* [EXERCISE DETAILS] Scan the lines below for the string "Glühbirne" and copy every one that has it.

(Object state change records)

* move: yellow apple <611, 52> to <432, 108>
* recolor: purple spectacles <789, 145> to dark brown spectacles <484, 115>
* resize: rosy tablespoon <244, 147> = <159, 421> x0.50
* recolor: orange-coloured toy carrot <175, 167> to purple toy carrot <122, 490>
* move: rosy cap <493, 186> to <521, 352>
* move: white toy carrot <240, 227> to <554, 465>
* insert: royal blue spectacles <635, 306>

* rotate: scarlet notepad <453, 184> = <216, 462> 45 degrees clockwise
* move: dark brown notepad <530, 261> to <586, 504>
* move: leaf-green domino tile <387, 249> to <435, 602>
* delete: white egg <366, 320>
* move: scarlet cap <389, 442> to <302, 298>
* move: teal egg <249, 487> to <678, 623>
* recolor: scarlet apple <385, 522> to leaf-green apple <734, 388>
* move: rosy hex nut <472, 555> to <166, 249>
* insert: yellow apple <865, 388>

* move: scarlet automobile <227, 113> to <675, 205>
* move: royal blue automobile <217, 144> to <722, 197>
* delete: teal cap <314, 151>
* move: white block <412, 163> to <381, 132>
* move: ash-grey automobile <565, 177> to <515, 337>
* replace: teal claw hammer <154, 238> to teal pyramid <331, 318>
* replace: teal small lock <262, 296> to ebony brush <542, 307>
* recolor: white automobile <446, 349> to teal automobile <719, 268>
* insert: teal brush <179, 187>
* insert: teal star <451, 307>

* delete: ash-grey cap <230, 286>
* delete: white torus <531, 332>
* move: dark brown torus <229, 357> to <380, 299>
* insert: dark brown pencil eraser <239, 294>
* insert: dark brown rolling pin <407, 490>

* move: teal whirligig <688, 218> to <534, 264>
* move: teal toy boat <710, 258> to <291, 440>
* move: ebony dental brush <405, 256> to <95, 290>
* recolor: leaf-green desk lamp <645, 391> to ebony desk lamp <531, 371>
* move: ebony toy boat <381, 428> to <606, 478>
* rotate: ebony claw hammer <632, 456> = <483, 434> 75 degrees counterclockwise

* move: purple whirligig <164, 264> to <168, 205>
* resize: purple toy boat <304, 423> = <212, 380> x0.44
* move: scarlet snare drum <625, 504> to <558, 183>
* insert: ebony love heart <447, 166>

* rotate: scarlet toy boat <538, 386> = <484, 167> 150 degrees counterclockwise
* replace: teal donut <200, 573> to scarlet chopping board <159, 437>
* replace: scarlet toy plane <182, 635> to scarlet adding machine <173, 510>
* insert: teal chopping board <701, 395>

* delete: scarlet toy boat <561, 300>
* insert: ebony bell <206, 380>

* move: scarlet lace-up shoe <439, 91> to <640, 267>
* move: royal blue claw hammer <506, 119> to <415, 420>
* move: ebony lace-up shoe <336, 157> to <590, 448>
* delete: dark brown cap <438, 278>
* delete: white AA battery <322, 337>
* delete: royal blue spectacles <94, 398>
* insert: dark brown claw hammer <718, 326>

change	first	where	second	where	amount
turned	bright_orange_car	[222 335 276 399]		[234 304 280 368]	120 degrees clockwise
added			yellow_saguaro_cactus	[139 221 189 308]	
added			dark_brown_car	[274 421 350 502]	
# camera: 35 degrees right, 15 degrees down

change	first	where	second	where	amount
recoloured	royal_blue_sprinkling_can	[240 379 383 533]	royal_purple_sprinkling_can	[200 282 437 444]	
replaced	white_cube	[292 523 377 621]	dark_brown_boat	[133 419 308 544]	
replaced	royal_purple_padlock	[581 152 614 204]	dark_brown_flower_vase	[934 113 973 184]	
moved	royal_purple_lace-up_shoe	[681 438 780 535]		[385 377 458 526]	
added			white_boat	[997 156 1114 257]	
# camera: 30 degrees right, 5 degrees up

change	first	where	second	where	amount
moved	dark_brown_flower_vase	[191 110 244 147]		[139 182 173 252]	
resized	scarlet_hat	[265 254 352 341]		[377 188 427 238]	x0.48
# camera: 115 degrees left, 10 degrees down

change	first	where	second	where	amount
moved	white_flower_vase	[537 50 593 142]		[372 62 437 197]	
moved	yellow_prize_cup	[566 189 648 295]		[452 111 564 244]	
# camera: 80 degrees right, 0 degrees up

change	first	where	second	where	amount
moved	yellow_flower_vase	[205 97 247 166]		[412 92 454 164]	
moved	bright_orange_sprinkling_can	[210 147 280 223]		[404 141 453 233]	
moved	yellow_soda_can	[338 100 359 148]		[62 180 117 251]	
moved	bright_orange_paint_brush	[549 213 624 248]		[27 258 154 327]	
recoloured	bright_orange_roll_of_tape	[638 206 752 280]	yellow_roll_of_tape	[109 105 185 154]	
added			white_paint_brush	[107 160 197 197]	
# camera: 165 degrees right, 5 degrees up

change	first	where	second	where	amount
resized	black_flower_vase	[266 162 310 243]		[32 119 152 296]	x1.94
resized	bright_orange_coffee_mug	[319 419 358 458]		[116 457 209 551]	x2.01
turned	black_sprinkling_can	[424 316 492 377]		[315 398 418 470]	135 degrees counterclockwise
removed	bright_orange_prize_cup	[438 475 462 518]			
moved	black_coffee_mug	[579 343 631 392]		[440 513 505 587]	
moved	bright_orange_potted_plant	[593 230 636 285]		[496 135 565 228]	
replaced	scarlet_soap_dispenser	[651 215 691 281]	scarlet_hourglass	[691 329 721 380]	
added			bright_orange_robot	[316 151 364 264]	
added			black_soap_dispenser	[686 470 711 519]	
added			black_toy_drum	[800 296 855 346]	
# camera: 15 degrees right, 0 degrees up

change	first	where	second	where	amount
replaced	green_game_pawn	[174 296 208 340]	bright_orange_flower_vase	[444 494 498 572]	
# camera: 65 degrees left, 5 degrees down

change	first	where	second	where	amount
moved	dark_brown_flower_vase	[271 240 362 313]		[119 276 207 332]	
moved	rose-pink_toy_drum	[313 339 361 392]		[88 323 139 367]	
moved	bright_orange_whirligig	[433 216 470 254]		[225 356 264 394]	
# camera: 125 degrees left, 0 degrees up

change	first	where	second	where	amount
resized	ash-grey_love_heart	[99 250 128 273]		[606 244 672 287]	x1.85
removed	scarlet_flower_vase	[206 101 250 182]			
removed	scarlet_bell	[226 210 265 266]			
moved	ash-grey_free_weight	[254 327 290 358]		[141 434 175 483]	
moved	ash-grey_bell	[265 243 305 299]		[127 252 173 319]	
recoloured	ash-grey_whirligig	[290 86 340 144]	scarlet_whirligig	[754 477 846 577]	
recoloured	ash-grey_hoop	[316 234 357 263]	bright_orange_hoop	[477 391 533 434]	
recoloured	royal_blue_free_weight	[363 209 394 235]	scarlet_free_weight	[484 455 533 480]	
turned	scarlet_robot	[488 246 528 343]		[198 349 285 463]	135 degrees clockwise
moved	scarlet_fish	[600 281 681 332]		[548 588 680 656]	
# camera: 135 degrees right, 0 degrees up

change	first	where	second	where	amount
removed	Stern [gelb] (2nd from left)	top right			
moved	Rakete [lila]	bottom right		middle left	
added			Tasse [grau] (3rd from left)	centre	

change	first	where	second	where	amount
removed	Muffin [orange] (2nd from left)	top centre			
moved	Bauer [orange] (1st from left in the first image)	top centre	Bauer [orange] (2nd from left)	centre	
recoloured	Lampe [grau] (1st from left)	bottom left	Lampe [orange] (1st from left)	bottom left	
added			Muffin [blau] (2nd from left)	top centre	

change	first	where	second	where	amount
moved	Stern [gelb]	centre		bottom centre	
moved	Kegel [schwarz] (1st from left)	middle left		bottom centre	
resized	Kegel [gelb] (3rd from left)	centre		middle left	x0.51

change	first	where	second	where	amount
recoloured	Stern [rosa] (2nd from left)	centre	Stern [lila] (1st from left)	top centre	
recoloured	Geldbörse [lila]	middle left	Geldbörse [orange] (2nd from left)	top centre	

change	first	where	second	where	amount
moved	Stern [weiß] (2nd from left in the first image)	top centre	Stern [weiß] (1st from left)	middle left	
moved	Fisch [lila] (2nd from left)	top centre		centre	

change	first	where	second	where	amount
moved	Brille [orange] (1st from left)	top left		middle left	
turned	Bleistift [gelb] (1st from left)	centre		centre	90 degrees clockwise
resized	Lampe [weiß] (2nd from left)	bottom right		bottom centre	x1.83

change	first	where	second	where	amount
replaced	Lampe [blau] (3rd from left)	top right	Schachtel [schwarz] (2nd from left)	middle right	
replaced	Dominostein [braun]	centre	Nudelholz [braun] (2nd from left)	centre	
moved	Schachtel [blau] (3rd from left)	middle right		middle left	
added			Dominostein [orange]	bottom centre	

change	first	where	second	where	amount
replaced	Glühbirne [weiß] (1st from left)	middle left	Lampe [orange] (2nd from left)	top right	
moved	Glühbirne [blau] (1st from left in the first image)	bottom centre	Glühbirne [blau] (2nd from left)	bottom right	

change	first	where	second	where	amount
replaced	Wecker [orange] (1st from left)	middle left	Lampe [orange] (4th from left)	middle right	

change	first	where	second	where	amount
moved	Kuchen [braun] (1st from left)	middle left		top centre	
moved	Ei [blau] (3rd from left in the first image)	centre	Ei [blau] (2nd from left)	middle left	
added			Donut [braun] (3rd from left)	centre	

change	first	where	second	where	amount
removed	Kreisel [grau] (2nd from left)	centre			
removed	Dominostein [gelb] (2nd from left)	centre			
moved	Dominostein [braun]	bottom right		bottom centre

* [REPLY]
replaced	Glühbirne [weiß] (1st from left)	middle left	Lampe [orange] (2nd from left)	top right	
moved	Glühbirne [blau] (1st from left in the first image)	bottom centre	Glühbirne [blau] (2nd from left)	bottom right	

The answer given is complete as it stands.